● What is expected
Set down the final part of the listing, which starts at the line containing "(138, 347) = (230, 528): purple" and runs to the last line, exactly and completely.

● Supplied data

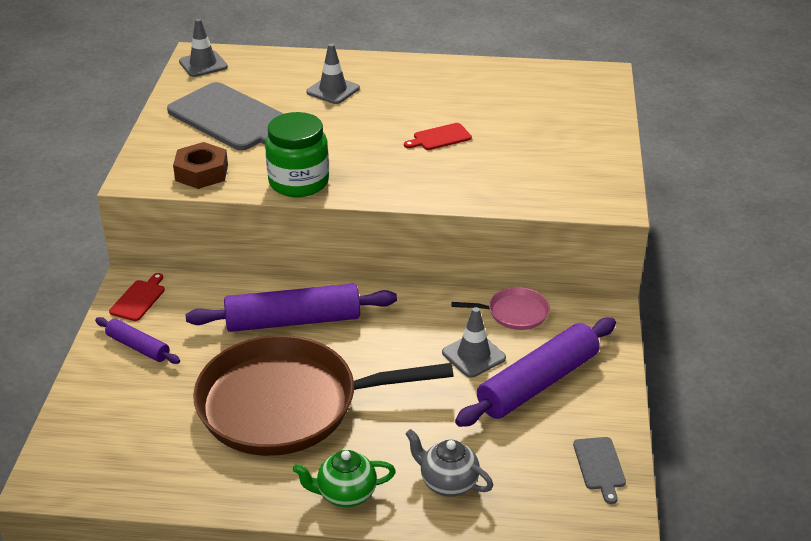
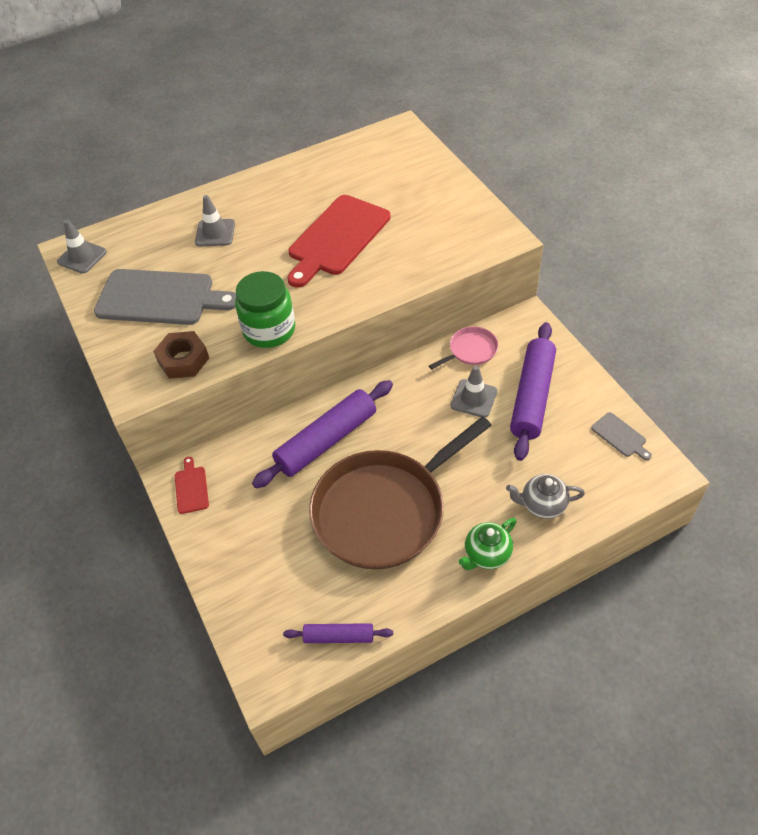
camera: 30 degrees left, 15 degrees up
(138, 347) = (230, 528): purple rolling pin -> purple rolling pin (339, 636)
(440, 137) = (337, 238): red cutting board -> red cutting board, size x2.29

● Result
(138, 347) = (230, 528): purple rolling pin -> purple rolling pin (339, 636)
(440, 137) = (337, 238): red cutting board -> red cutting board, size x2.29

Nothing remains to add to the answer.